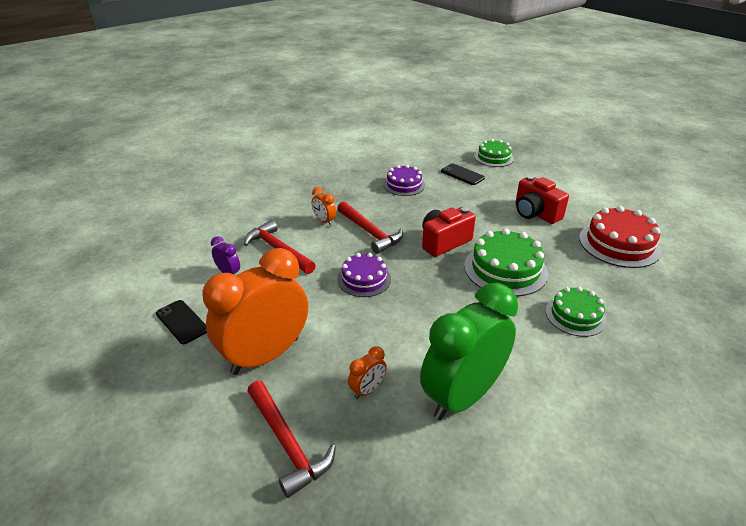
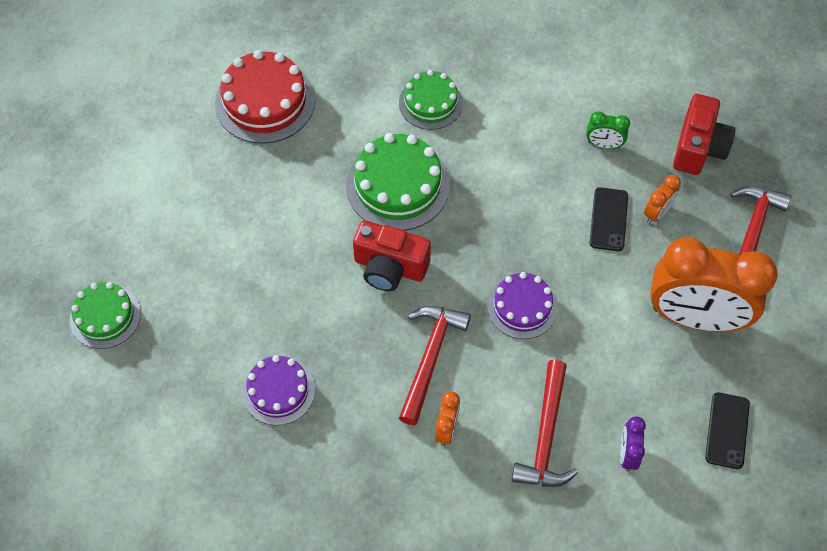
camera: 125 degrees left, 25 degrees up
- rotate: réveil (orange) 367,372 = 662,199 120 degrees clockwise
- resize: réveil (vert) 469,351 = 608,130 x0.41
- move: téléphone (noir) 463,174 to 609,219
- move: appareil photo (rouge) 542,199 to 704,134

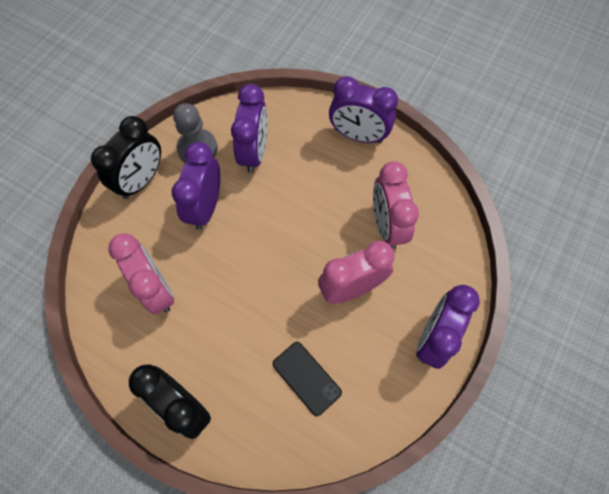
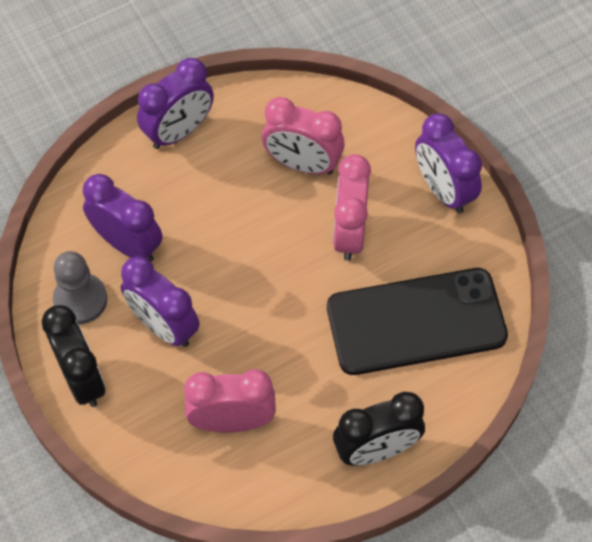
camera: 60 degrees left, 5 degrees down
- resize: téléphone (noir) 307,379 = 417,321 x2.13

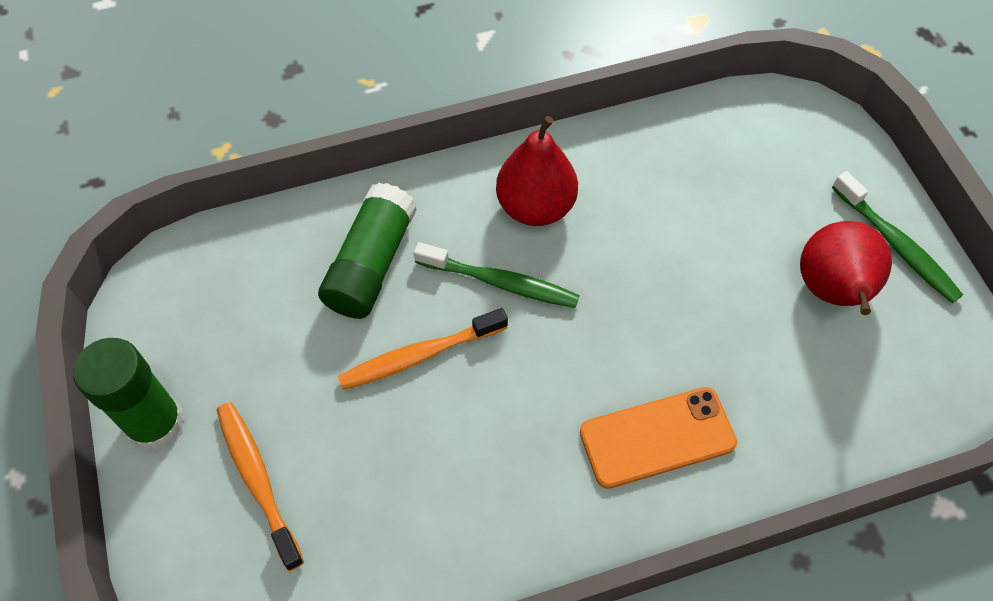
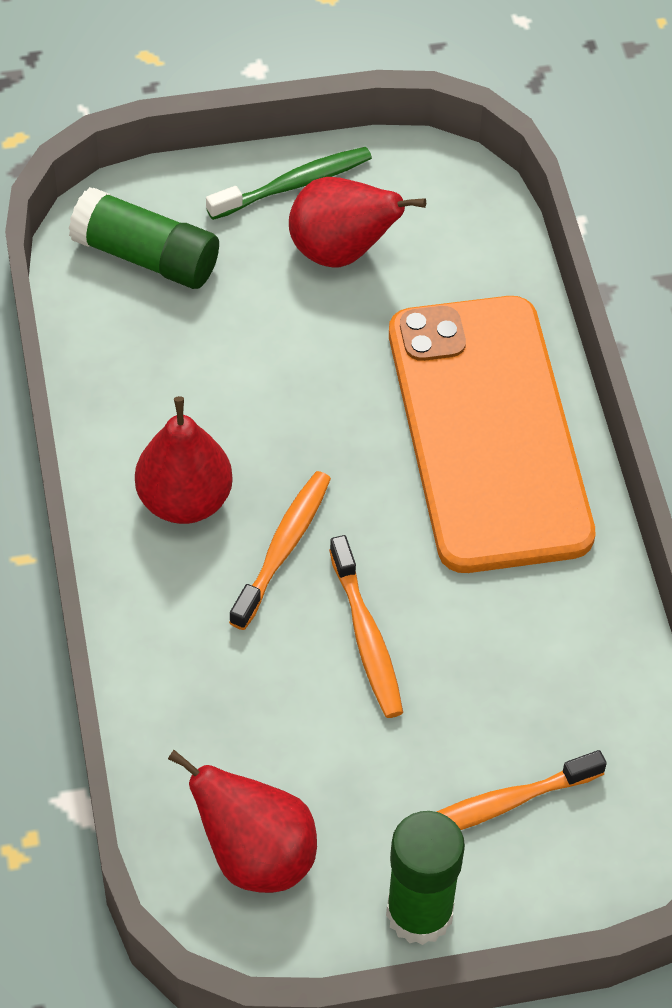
camera: 85 degrees left, 5 degrees down
- move: bâton de colle (vert) 367,250 to 144,238
- recolor: brosse à dents (vert) 497,275 to brosse à dents (orange) 280,550
- resize: téléphone (orange) 658,438 = 492,434 x2.08
- insert: poire (rouge) 242,821

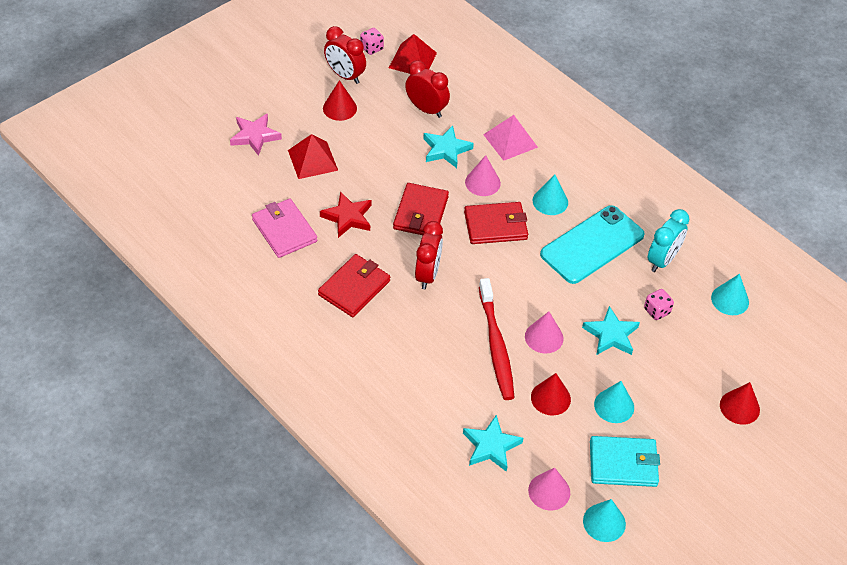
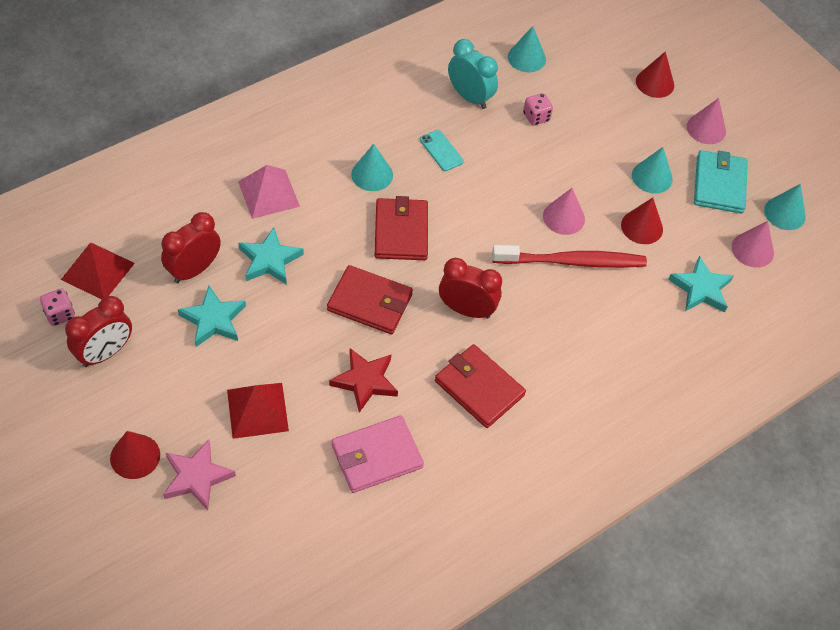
camera: 85 degrees left, 5 degrees up
- move: cône (rouge) 340,100 to 135,455
- move: cône (rose) 483,175 to 706,121
- resize: téléphone (turquoise) 592,244 = 442,150 x0.43
- move: étoile (turquoise) 611,330 to 212,316

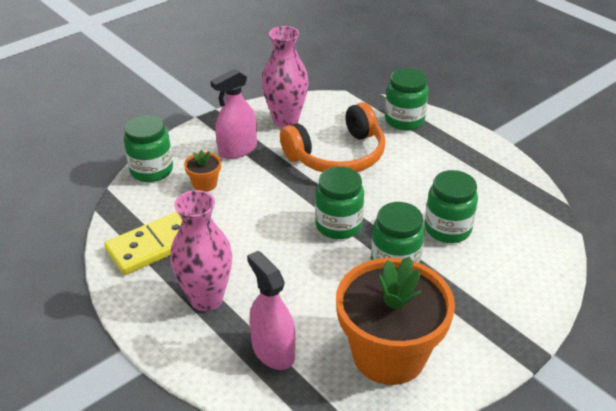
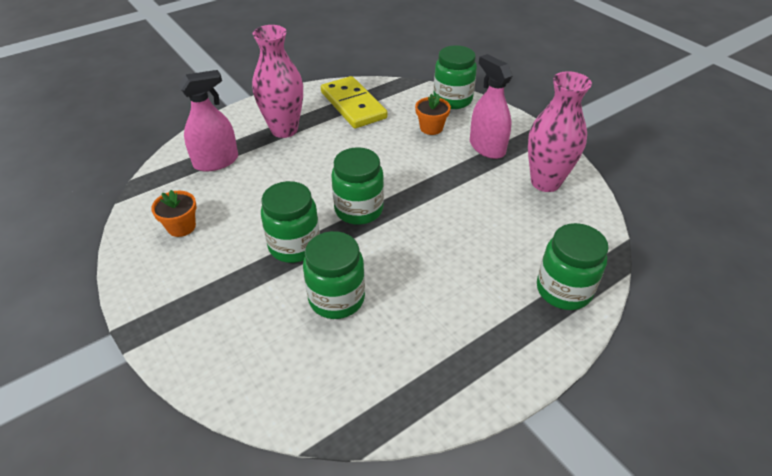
camera: 95 degrees right, 5 degrees up
- delete: casque audio (orange) 332,137
- resize: pot de fleurs (orange) 395,320 = 174,213 x0.41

(What to work on) Please reproduce the entries above exactly, omitting every picture.

(Written solution)
camera: 125 degrees left, 25 degrees up
- rotate: réveil (orange) 367,372 = 662,199 120 degrees clockwise
- resize: réveil (vert) 469,351 = 608,130 x0.41
- move: téléphone (noir) 463,174 to 609,219
- move: appareil photo (rouge) 542,199 to 704,134

camera: 60 degrees left, 5 degrees down
- resize: téléphone (noir) 307,379 = 417,321 x2.13

camera: 85 degrees left, 5 degrees down
- move: bâton de colle (vert) 367,250 to 144,238
- recolor: brosse à dents (vert) 497,275 to brosse à dents (orange) 280,550
- resize: téléphone (orange) 658,438 = 492,434 x2.08
- insert: poire (rouge) 242,821

camera: 85 degrees left, 5 degrees up
- move: cône (rouge) 340,100 to 135,455
- move: cône (rose) 483,175 to 706,121
- resize: téléphone (turquoise) 592,244 = 442,150 x0.43
- move: étoile (turquoise) 611,330 to 212,316

camera: 95 degrees right, 5 degrees up
- delete: casque audio (orange) 332,137
- resize: pot de fleurs (orange) 395,320 = 174,213 x0.41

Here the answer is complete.